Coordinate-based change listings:
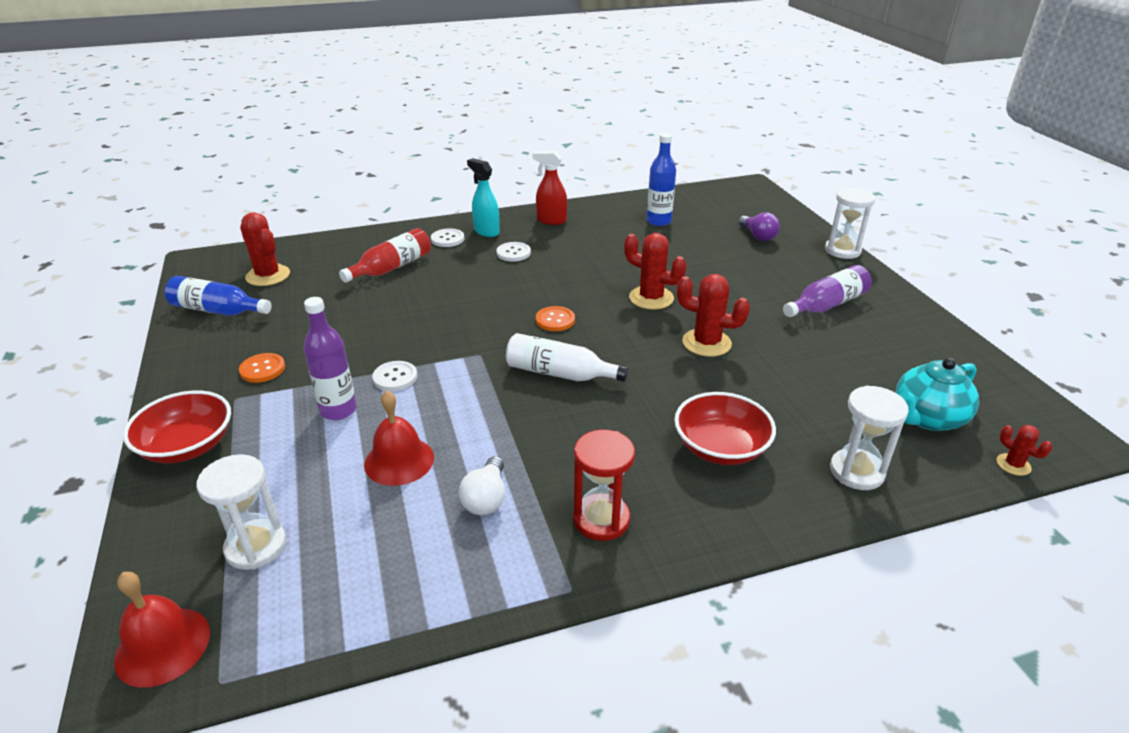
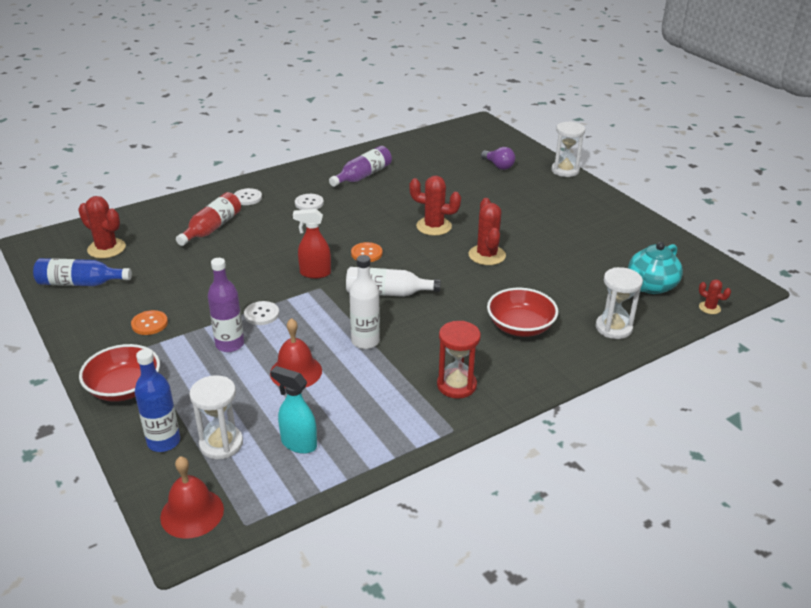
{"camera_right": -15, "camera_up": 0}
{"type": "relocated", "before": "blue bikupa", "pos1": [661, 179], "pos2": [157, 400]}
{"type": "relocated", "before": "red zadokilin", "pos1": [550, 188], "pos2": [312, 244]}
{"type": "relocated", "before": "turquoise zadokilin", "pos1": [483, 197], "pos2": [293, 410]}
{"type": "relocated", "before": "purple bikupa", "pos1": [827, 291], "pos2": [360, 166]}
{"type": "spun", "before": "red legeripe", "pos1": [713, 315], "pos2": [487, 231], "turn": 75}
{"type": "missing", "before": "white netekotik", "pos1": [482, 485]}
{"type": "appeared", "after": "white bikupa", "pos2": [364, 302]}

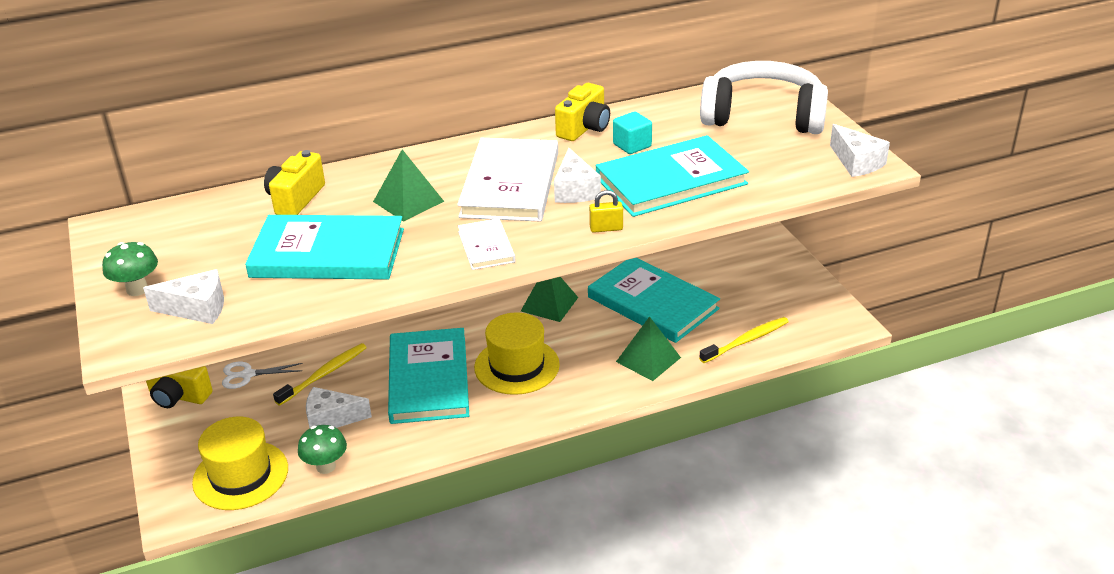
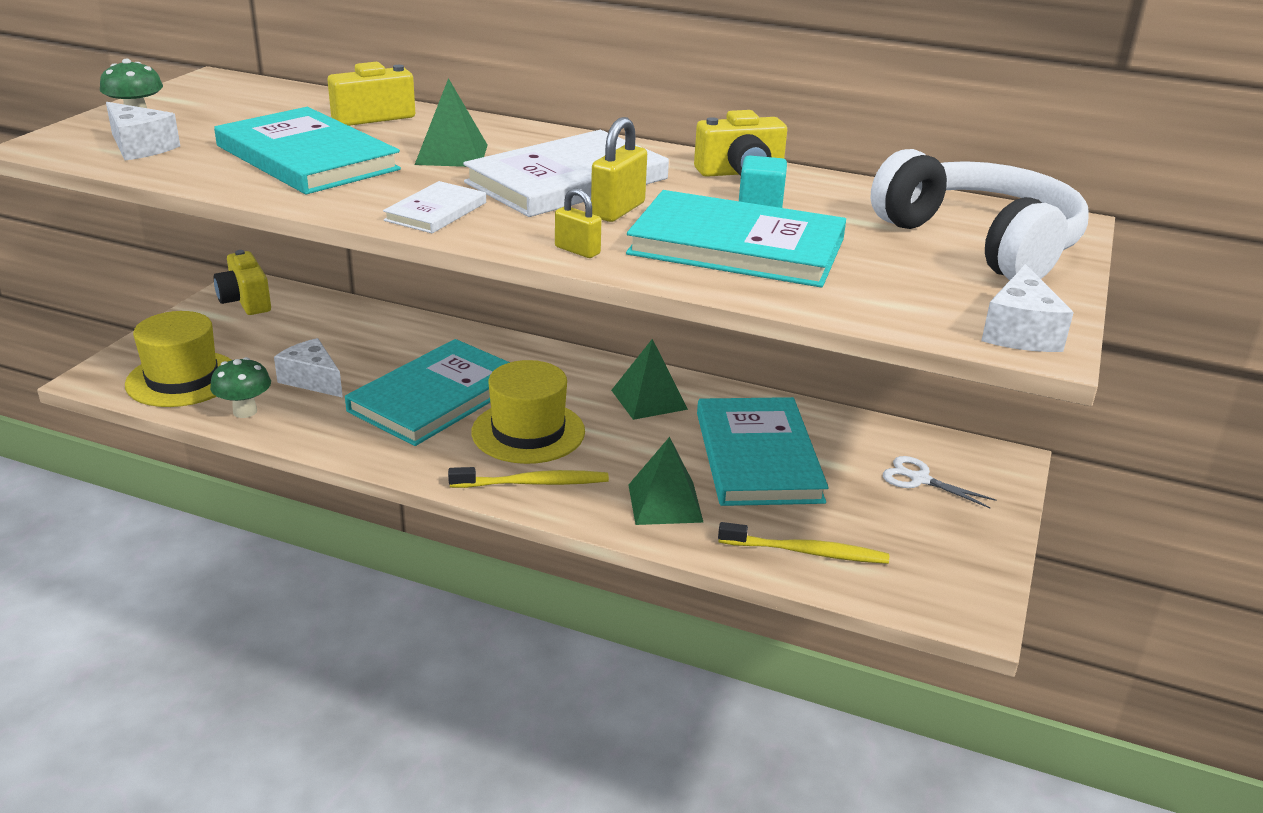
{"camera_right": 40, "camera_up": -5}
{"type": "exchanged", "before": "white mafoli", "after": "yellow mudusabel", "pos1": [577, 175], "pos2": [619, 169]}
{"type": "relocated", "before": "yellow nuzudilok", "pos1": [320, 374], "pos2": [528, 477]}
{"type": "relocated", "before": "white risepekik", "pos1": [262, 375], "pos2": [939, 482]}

...

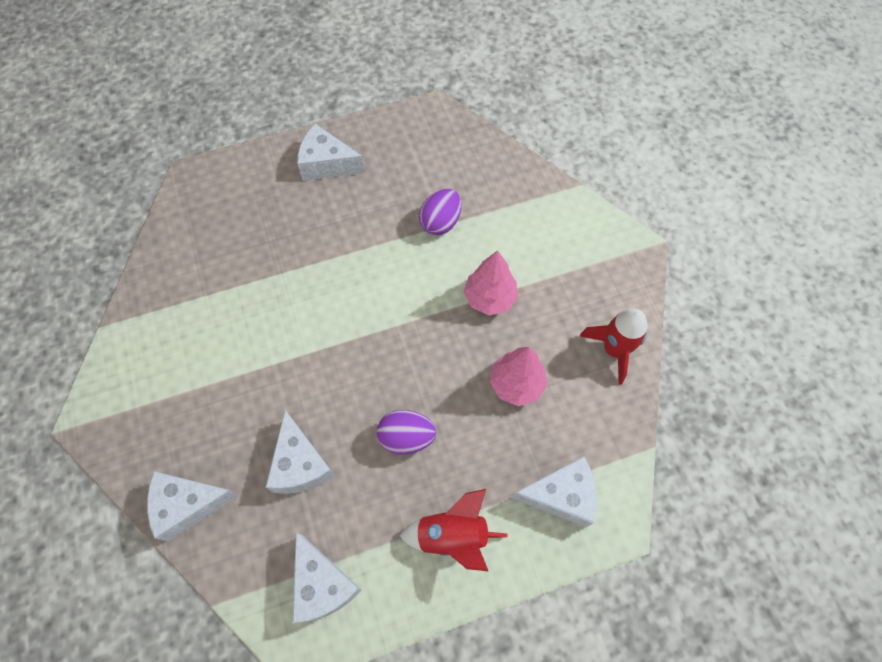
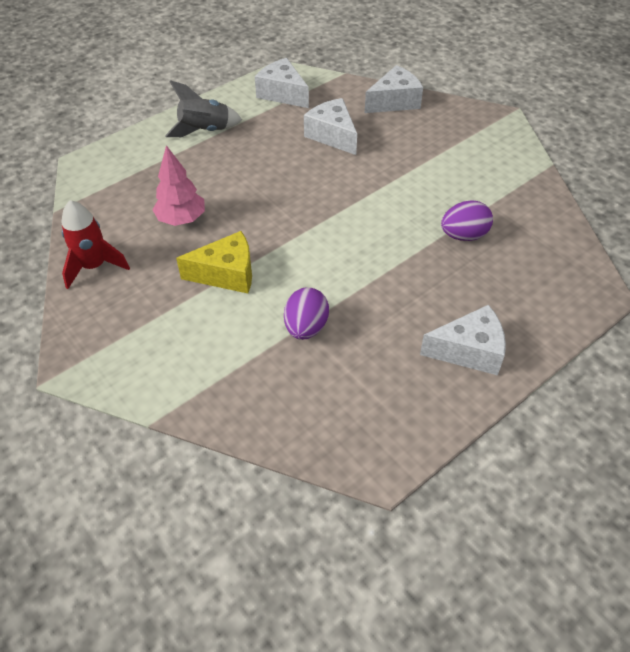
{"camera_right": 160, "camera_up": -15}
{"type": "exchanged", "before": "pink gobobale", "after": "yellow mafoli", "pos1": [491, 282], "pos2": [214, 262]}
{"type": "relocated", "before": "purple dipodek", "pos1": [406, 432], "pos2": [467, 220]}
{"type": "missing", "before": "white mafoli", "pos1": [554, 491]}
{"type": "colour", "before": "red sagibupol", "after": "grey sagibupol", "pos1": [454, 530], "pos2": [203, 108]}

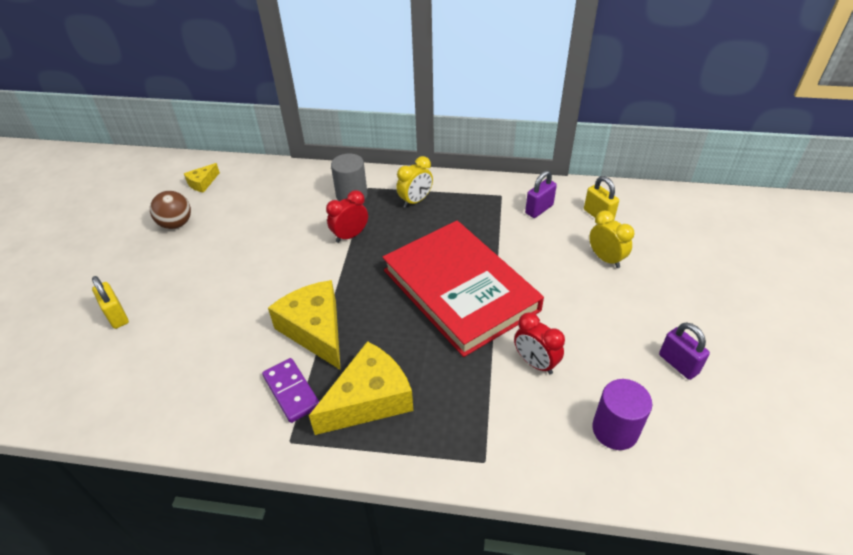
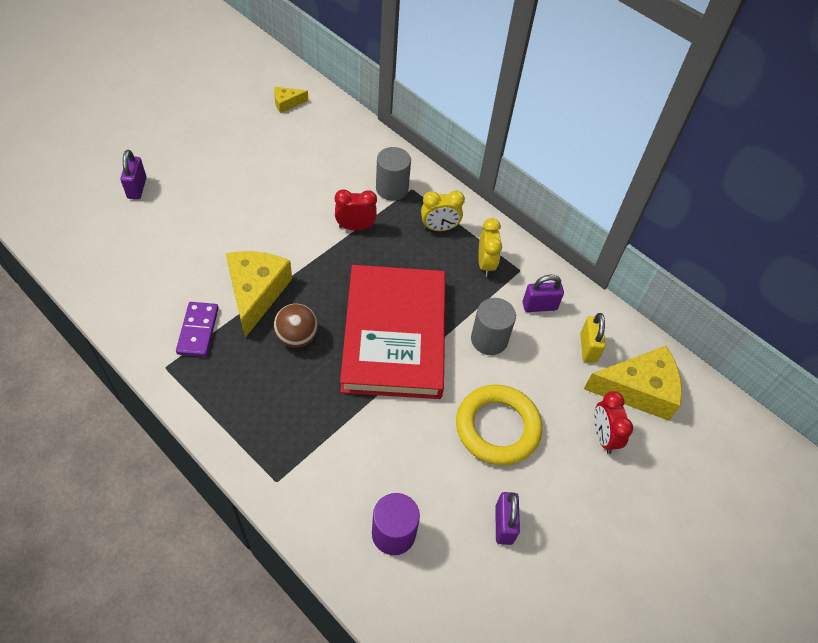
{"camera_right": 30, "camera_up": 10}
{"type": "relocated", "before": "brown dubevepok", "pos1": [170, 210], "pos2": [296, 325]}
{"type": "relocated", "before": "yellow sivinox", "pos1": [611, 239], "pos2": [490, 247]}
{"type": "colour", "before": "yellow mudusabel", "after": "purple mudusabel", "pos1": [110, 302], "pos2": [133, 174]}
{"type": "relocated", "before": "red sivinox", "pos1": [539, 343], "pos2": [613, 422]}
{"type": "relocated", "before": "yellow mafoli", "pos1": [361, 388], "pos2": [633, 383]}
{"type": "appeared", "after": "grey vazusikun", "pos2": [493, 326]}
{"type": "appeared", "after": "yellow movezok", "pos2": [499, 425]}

ASSIGNMENT: Return each full line of the entries that contains the word "zadokilin".

EXPECTED ANSWER:
{"type": "relocated", "before": "red zadokilin", "pos1": [550, 188], "pos2": [312, 244]}
{"type": "relocated", "before": "turquoise zadokilin", "pos1": [483, 197], "pos2": [293, 410]}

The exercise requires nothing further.